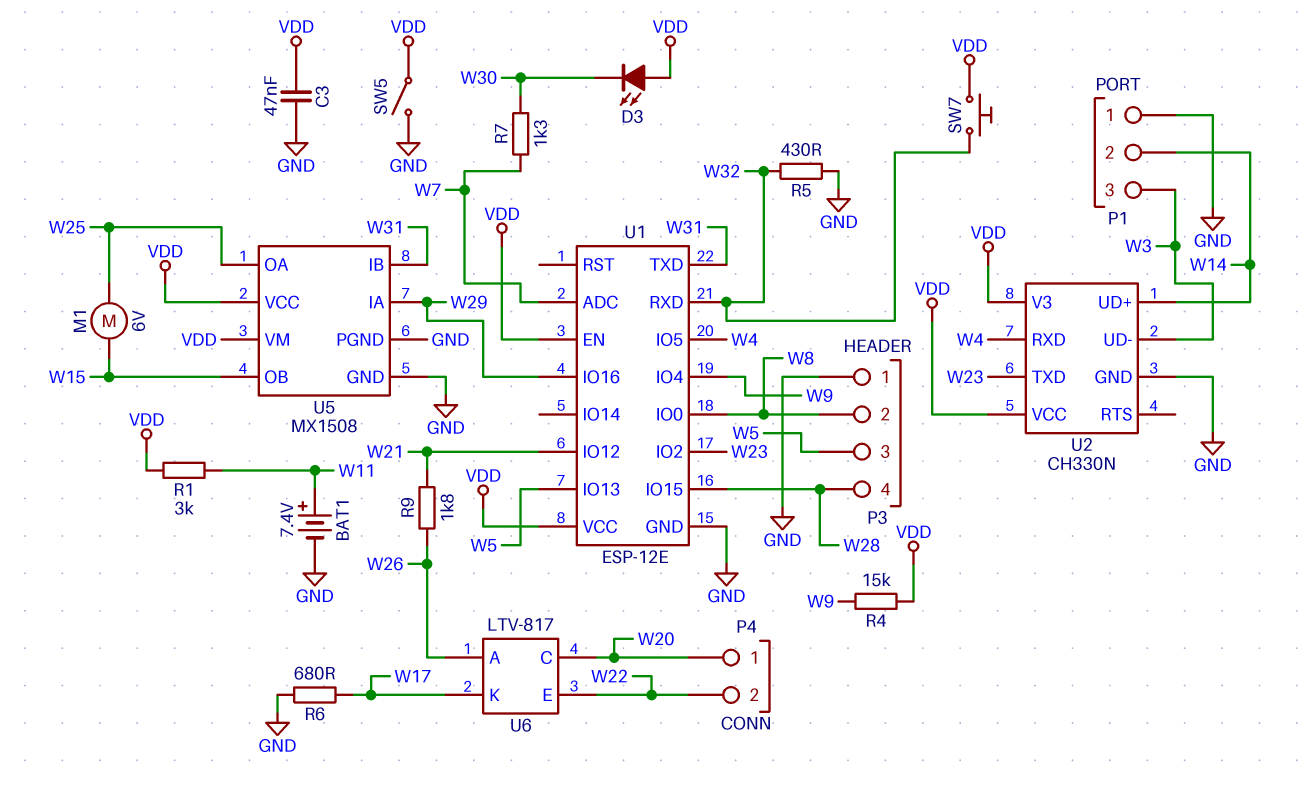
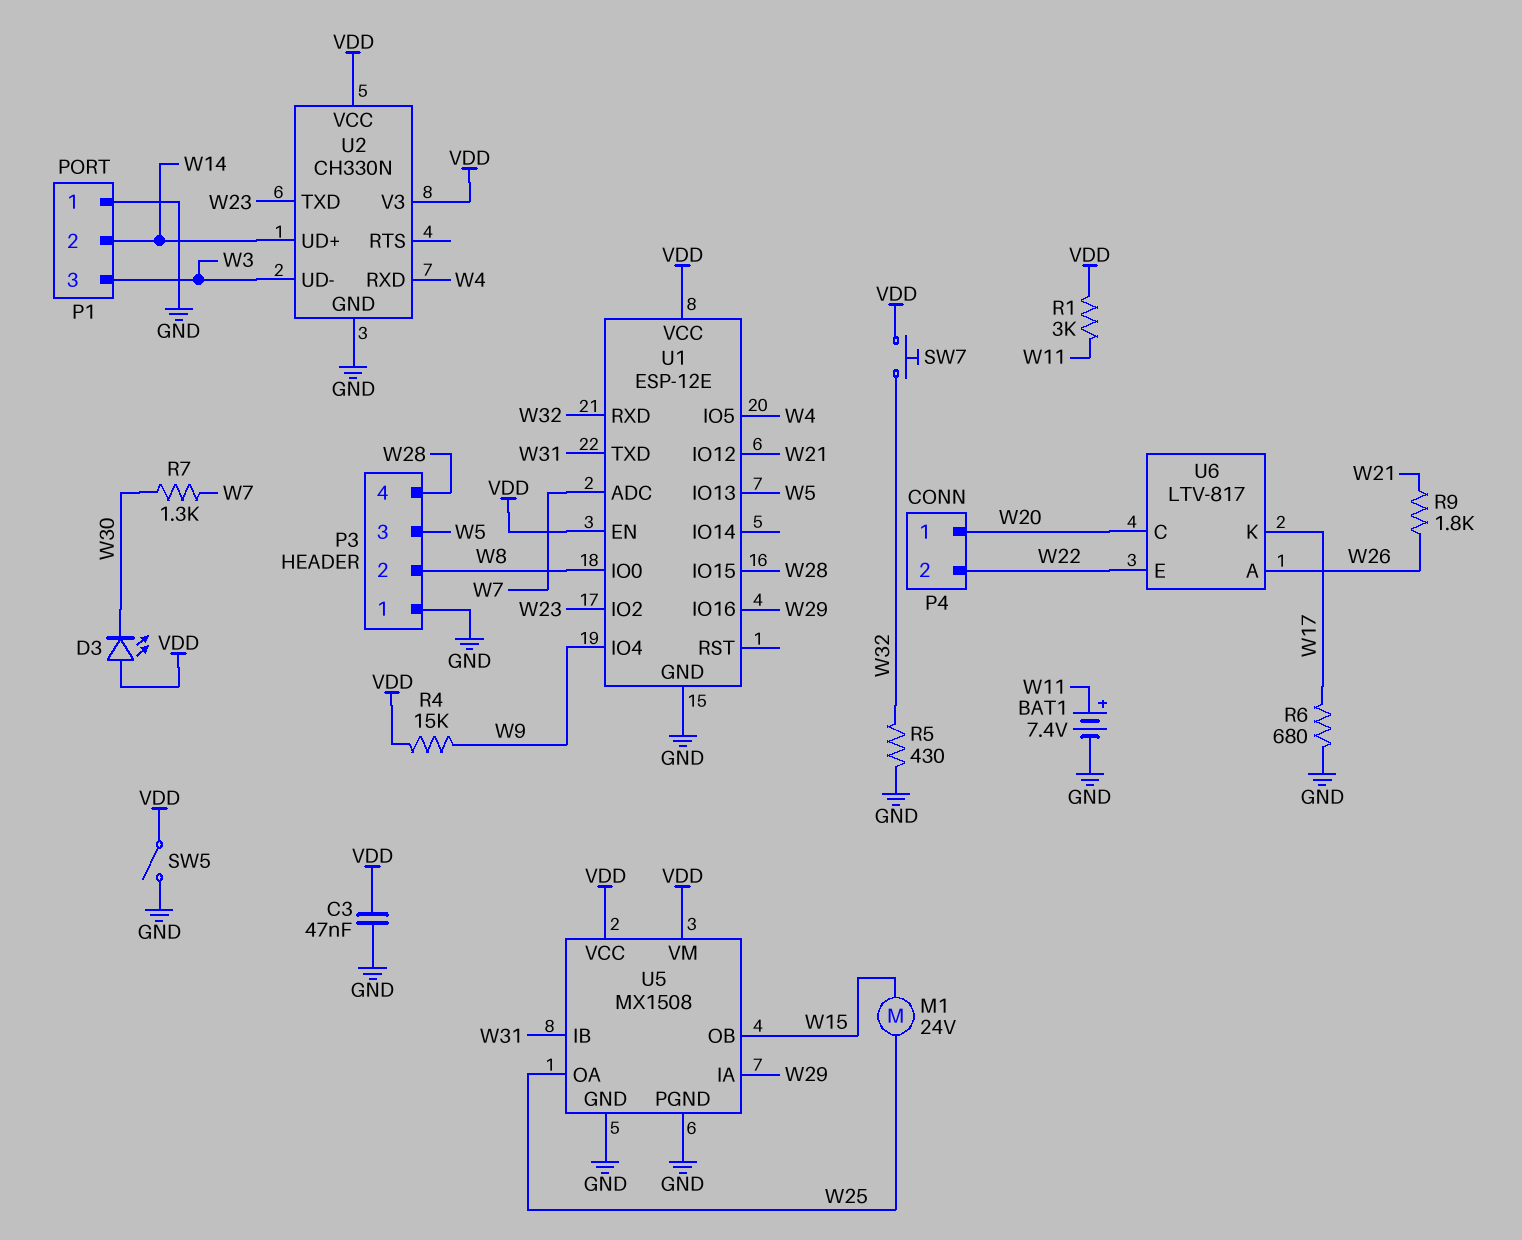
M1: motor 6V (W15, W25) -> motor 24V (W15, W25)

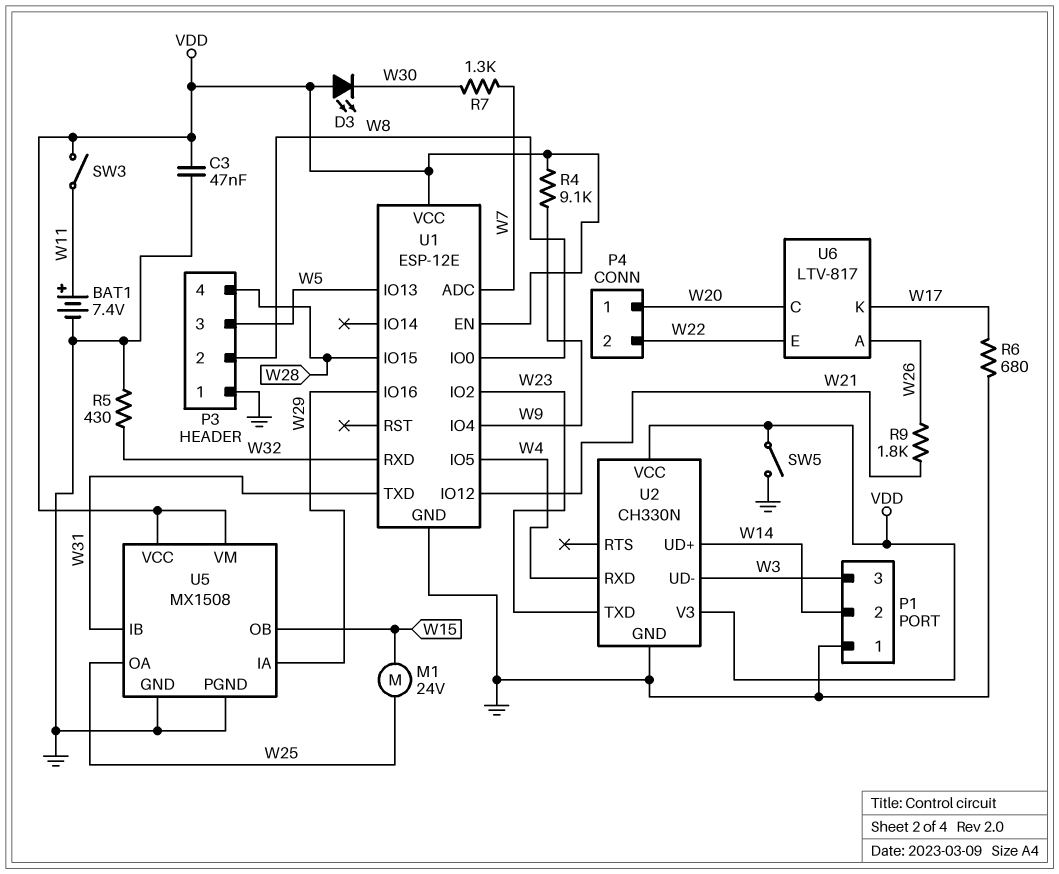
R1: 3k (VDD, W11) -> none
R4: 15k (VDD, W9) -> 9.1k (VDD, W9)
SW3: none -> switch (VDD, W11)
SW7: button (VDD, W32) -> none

==

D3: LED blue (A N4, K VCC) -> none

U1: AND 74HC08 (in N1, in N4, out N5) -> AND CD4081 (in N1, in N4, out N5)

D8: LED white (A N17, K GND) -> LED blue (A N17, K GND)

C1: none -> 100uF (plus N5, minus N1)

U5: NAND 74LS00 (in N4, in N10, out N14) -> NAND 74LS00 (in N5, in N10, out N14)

- _What you should do_:
From the records above, copy out the line with "R4: 15k (VDD, W9) -> 9.1k (VDD, W9)", the line with "SW7: button (VDD, W32) -> none", and every line between them, word for word.

- _Answer space_:
R4: 15k (VDD, W9) -> 9.1k (VDD, W9)
SW3: none -> switch (VDD, W11)
SW7: button (VDD, W32) -> none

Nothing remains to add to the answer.